* **Task directions**: In the records below, which lines include "purple"? Copy them.

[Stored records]

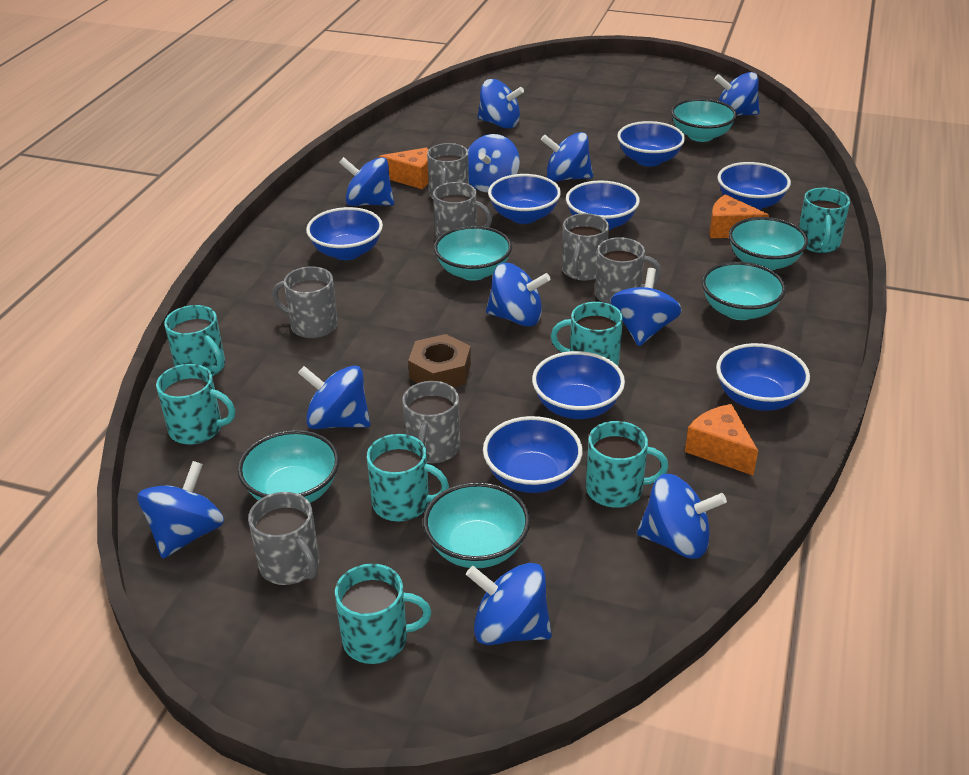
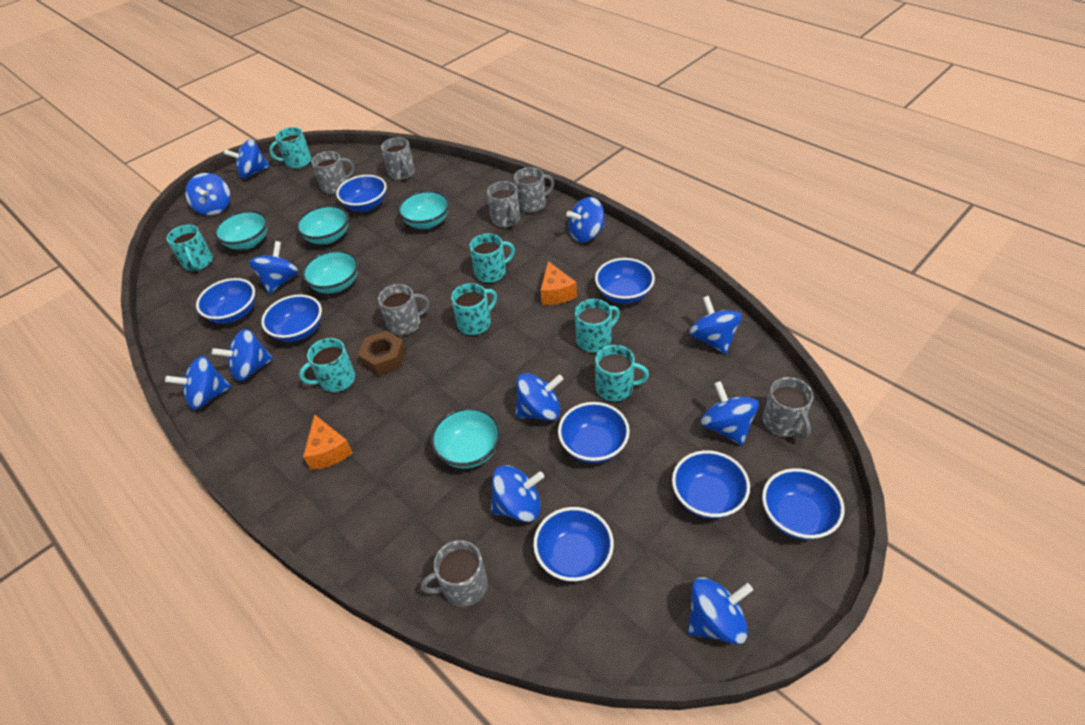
orange cheese: 3 -> 2
turquoise bowl: 6 -> 5

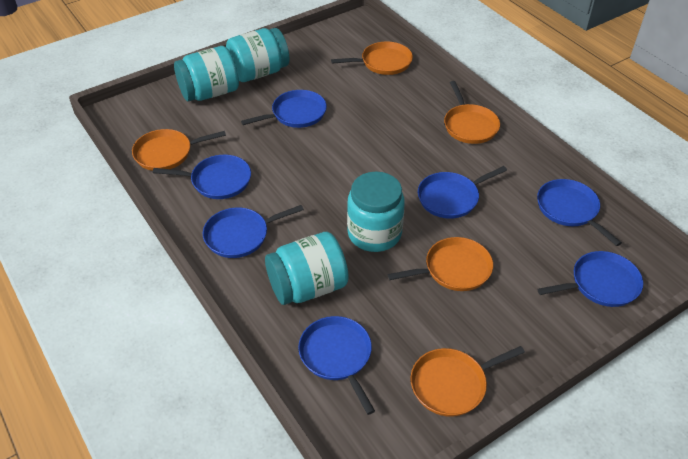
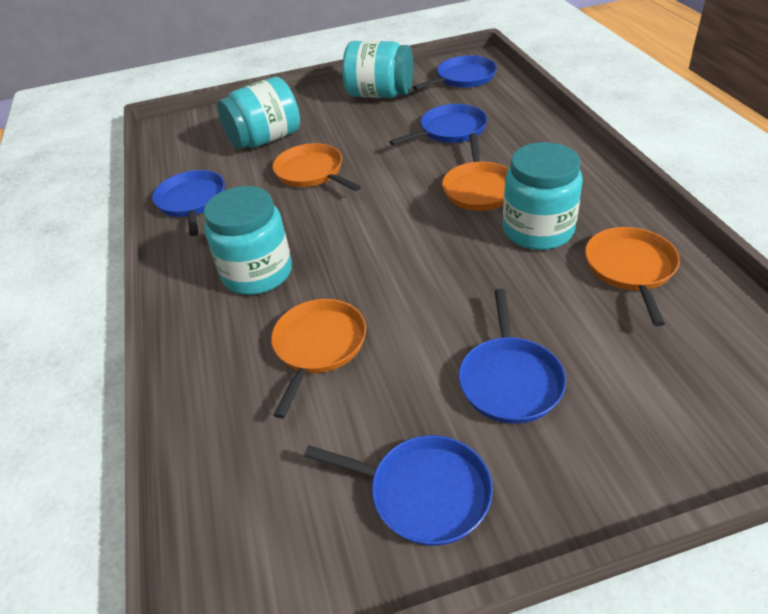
blue pan: 7 -> 5
orange pan: 5 -> 4

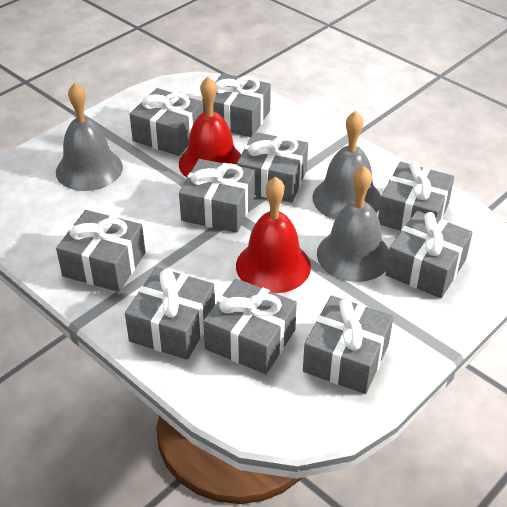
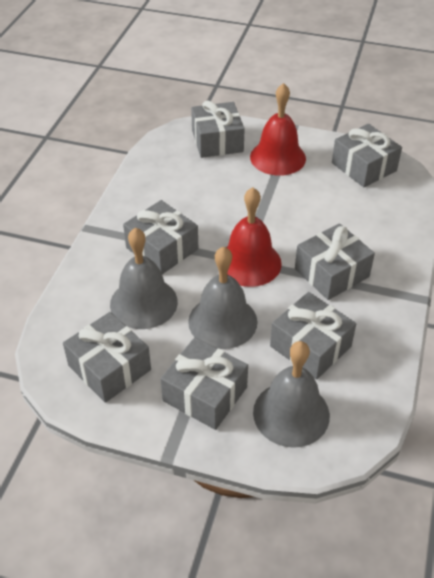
grey gift: 10 -> 7

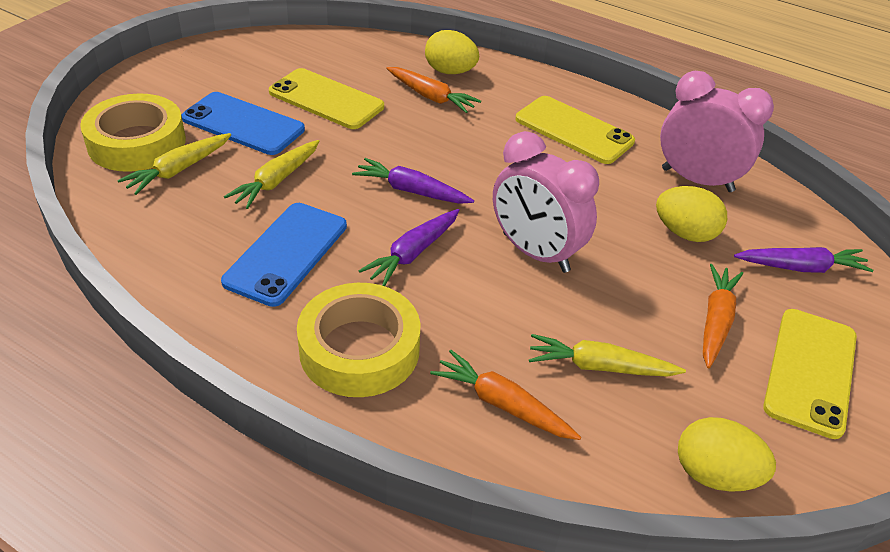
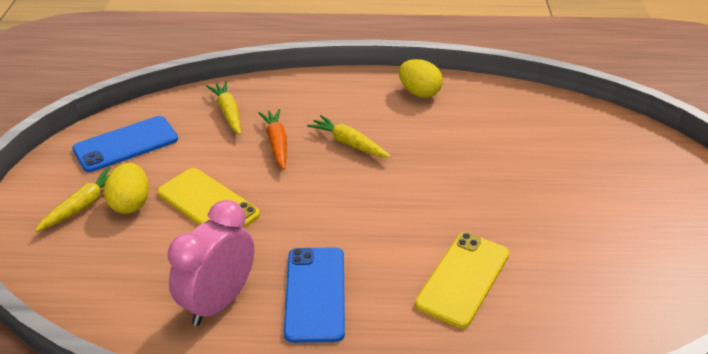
orange carrot: 3 -> 1
pink clock: 2 -> 1
purple carrot: 3 -> 0
yellow egg: 3 -> 2
yellow phone: 3 -> 2
yellow tape: 2 -> 0

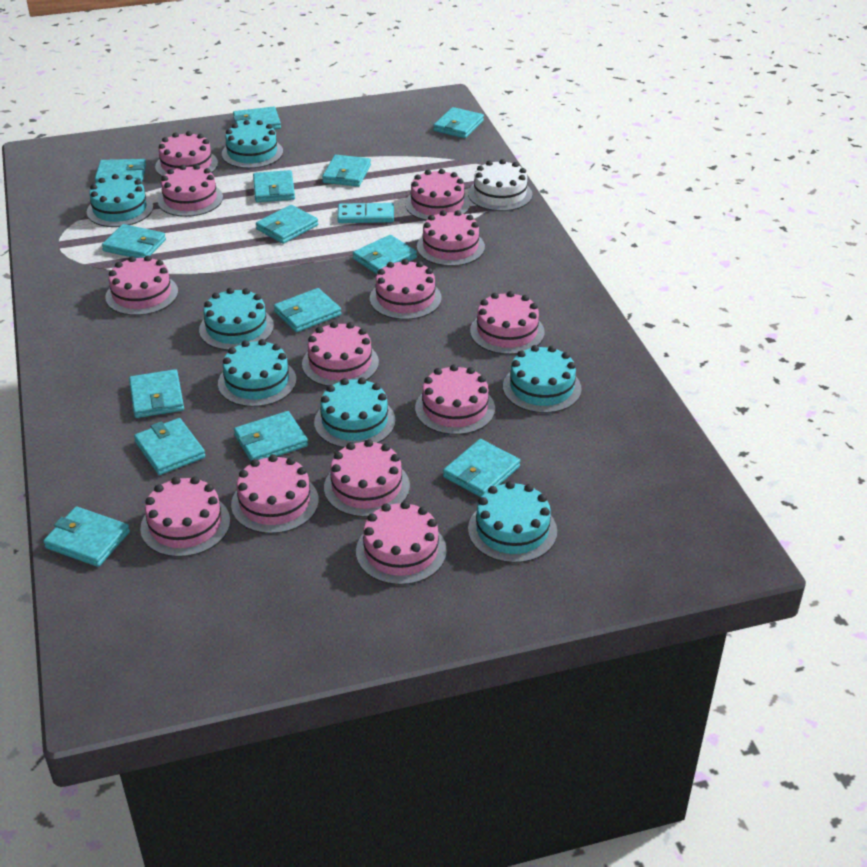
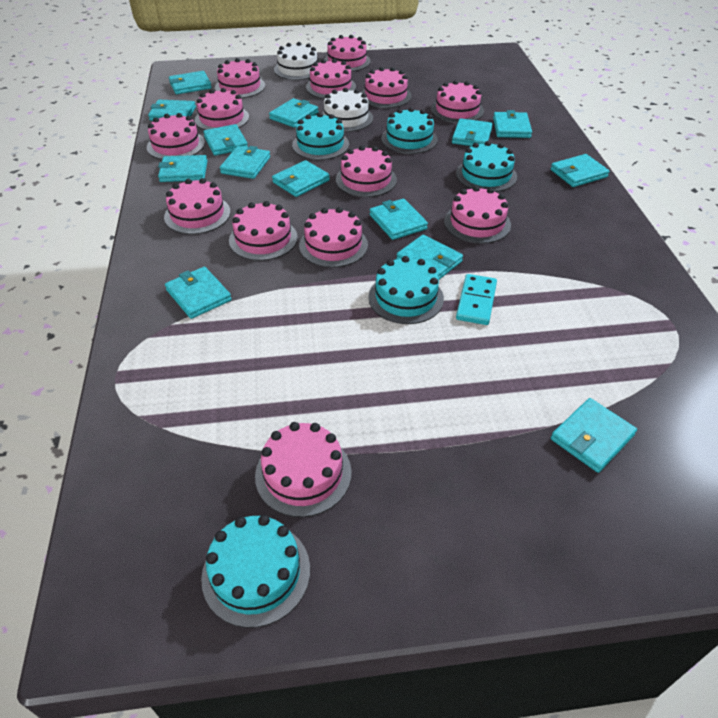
turquoise cake: 7 -> 5
white cake: 1 -> 2

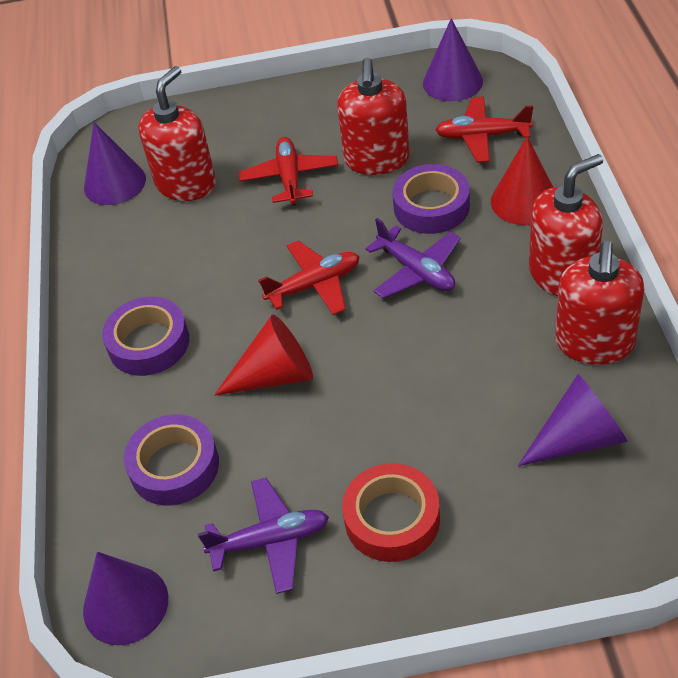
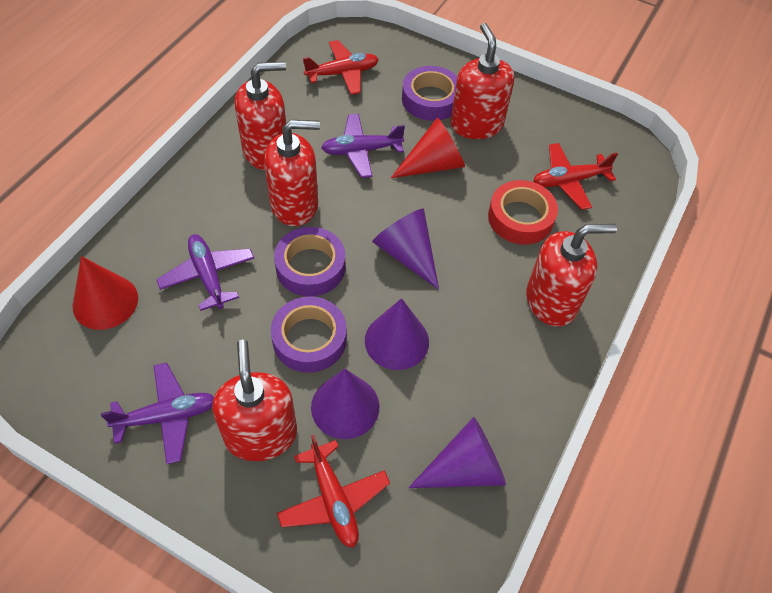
purple plane: 2 -> 3
red soap dispenser: 4 -> 5

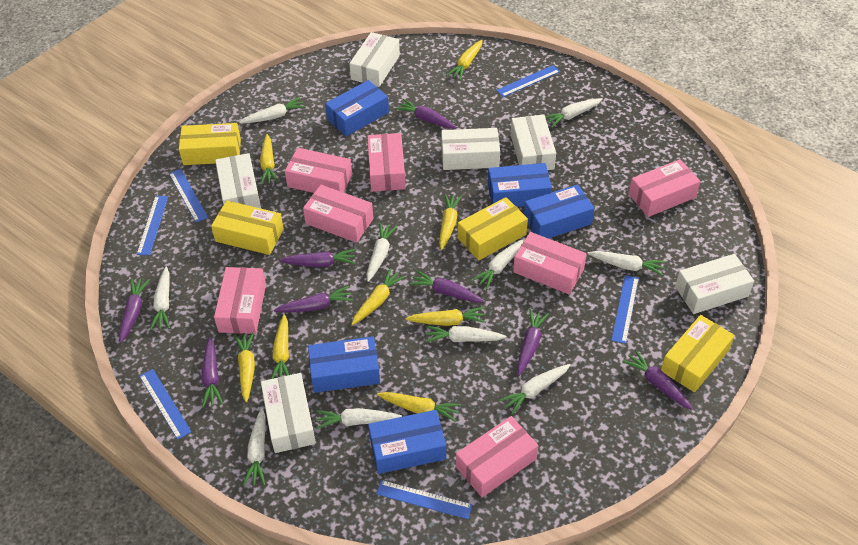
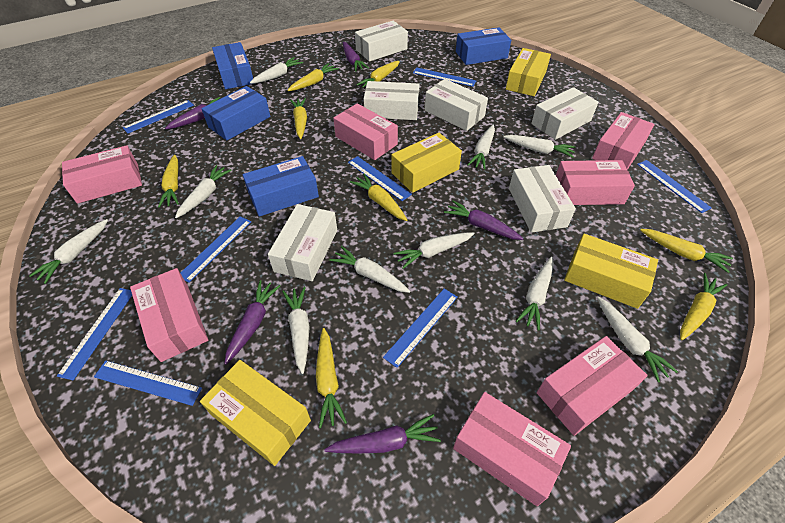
blue box: 5 -> 4
blue ruler: 6 -> 8
purple carrot: 8 -> 5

* **Result for this exercise**:
purple carrot: 3 -> 0
purple plane: 2 -> 3
purple carrot: 8 -> 5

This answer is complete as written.